* [GIVEN TASK]:
In the entries, find all lines that hold the word "across" and copy them.

===== THE RECORDS

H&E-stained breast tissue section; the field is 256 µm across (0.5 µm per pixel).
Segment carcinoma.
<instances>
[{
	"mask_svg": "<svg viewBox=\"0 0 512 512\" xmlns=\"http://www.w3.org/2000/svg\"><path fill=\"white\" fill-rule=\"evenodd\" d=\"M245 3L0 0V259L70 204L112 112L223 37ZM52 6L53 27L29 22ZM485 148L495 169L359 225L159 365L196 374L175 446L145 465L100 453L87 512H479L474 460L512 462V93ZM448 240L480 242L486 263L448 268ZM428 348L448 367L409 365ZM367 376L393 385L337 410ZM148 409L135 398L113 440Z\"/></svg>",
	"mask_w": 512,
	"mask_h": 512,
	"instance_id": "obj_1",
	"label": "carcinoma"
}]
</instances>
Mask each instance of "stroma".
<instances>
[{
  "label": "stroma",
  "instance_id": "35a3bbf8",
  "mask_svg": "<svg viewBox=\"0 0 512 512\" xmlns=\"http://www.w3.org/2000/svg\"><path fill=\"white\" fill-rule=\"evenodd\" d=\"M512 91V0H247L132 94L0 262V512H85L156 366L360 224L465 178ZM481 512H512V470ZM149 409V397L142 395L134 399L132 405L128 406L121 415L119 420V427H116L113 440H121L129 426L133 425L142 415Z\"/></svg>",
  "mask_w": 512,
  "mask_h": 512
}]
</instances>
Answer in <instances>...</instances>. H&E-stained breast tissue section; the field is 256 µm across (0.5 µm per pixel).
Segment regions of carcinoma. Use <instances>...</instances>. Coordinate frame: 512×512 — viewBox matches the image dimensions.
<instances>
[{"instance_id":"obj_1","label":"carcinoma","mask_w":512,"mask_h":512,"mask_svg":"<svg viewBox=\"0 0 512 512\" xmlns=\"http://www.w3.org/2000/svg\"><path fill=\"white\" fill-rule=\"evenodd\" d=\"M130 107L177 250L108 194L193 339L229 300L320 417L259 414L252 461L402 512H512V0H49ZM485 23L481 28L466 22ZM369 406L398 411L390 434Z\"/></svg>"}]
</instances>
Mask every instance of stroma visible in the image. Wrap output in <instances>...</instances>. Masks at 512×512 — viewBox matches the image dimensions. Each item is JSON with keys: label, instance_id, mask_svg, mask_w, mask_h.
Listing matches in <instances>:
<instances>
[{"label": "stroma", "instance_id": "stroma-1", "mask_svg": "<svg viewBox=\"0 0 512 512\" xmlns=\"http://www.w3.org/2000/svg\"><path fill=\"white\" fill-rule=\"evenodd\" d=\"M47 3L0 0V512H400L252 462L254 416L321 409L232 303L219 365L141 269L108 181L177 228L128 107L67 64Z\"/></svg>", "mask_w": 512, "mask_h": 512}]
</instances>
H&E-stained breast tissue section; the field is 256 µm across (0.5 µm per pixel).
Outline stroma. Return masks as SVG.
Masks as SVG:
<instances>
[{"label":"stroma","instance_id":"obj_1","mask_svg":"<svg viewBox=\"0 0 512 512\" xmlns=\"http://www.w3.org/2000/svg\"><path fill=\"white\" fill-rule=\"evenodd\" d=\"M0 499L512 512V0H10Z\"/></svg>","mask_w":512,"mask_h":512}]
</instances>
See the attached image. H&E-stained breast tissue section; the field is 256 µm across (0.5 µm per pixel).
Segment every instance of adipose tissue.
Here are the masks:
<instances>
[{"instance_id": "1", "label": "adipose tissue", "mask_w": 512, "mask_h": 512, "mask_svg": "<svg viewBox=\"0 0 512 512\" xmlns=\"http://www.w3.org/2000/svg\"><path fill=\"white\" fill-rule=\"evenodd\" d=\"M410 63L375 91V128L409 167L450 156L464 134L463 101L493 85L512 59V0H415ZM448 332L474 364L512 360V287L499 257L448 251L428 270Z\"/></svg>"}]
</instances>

==========

* [ANSWER TO THIS EXERCISE]:
H&E-stained breast tissue section; the field is 256 µm across (0.5 µm per pixel).
Answer in <instances>...</instances>. H&E-stained breast tissue section; the field is 256 µm across (0.5 µm per pixel).
H&E-stained breast tissue section; the field is 256 µm across (0.5 µm per pixel).
See the attached image. H&E-stained breast tissue section; the field is 256 µm across (0.5 µm per pixel).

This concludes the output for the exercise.